WORK INSTRUCTION: Repeat only the stretch of lines below that runs from the line with "The Vollzylinder (türkis)" through the line with "The Muffin (rot) at <723,308> appeared.", unaltered.

Entries taken from a collection
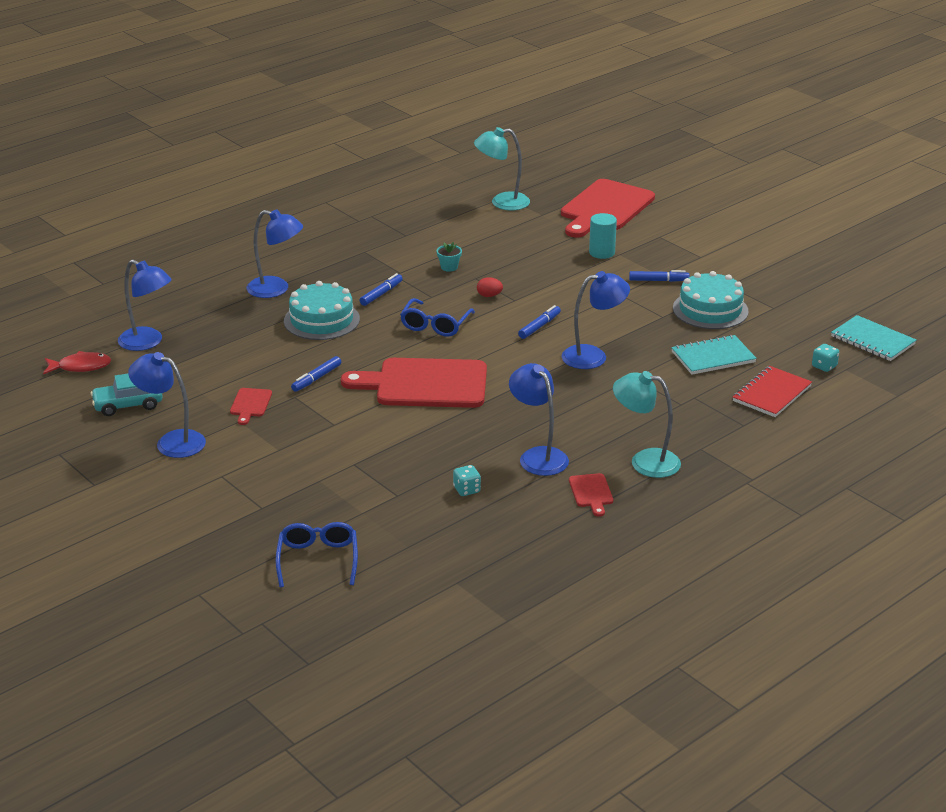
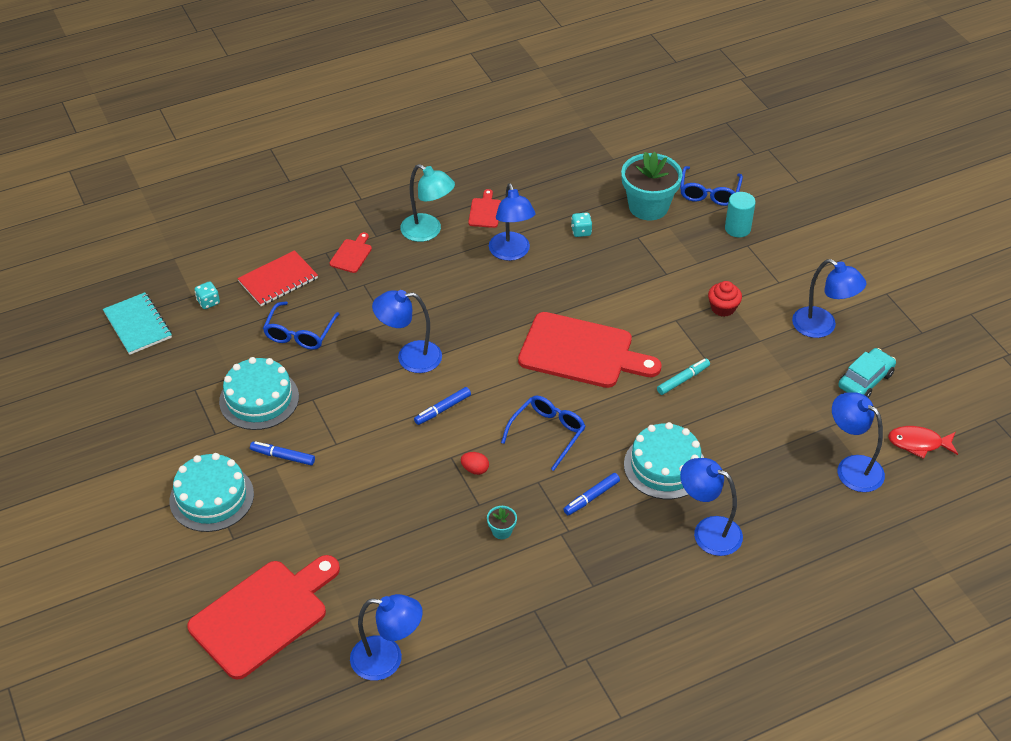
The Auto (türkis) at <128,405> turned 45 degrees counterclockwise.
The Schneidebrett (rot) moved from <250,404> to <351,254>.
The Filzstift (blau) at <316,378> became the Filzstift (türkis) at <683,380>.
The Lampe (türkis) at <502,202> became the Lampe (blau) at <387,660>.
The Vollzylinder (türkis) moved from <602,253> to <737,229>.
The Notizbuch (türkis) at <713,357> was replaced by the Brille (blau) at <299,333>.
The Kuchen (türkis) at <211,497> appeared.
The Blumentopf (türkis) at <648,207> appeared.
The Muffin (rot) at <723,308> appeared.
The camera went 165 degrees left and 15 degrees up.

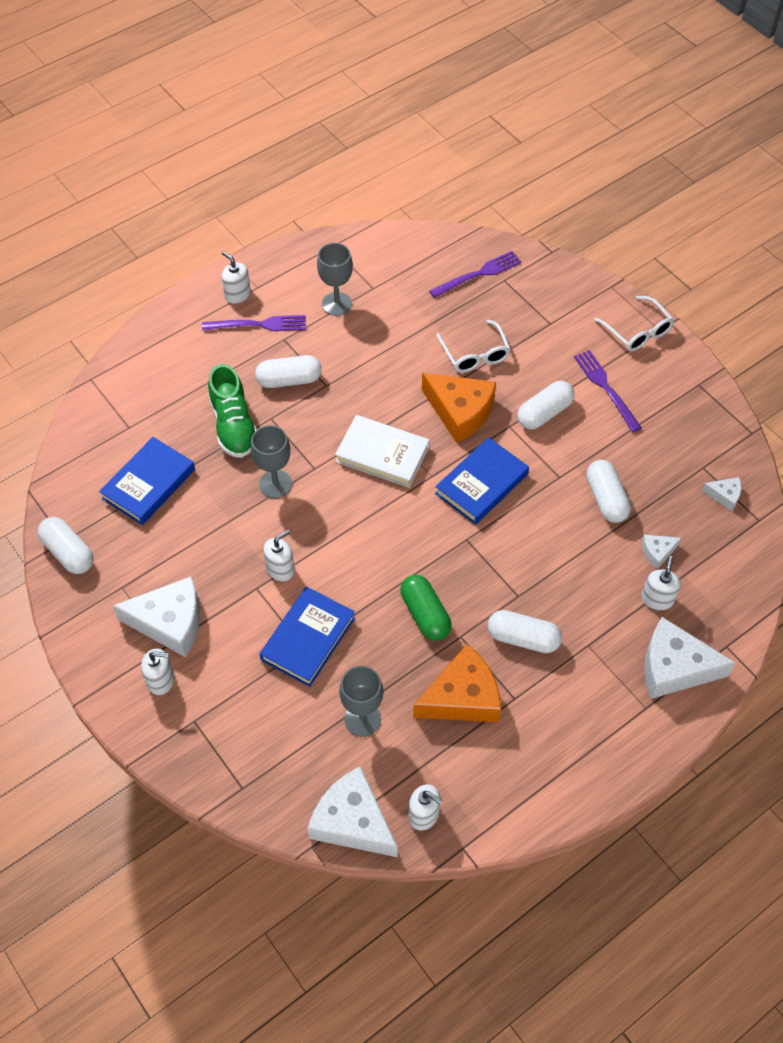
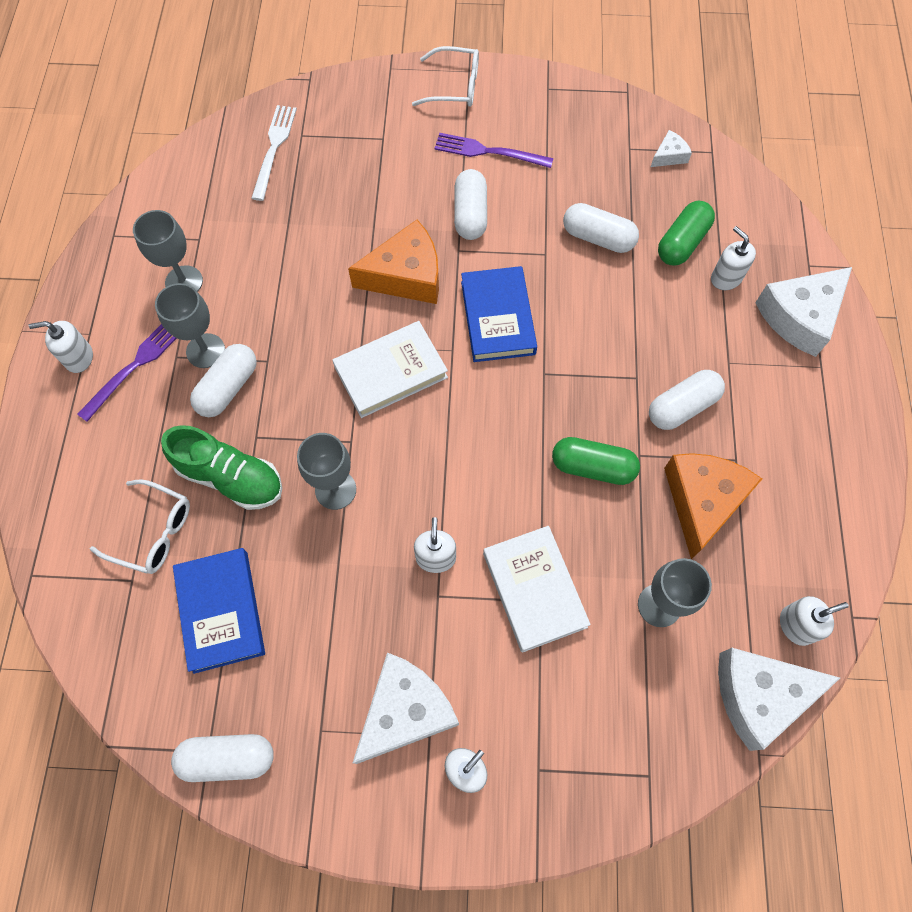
The Buch (blau) at <308,639> became the Buch (weiß) at <534,590>.
The Gabel (lila) at <478,274> became the Gabel (weiß) at <274,148>.
The Brille (weiß) moved from <475,355> to <154,532>.
The Käse (weiß) at <657,552> was replaced by the Kapsel (grün) at <682,243>.
The Kelch (grau) at <205,351> appeared.
The camera went 50 degrees left and 10 degrees up.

ANSWER SPACE:
The Vollzylinder (türkis) moved from <602,253> to <737,229>.
The Notizbuch (türkis) at <713,357> was replaced by the Brille (blau) at <299,333>.
The Kuchen (türkis) at <211,497> appeared.
The Blumentopf (türkis) at <648,207> appeared.
The Muffin (rot) at <723,308> appeared.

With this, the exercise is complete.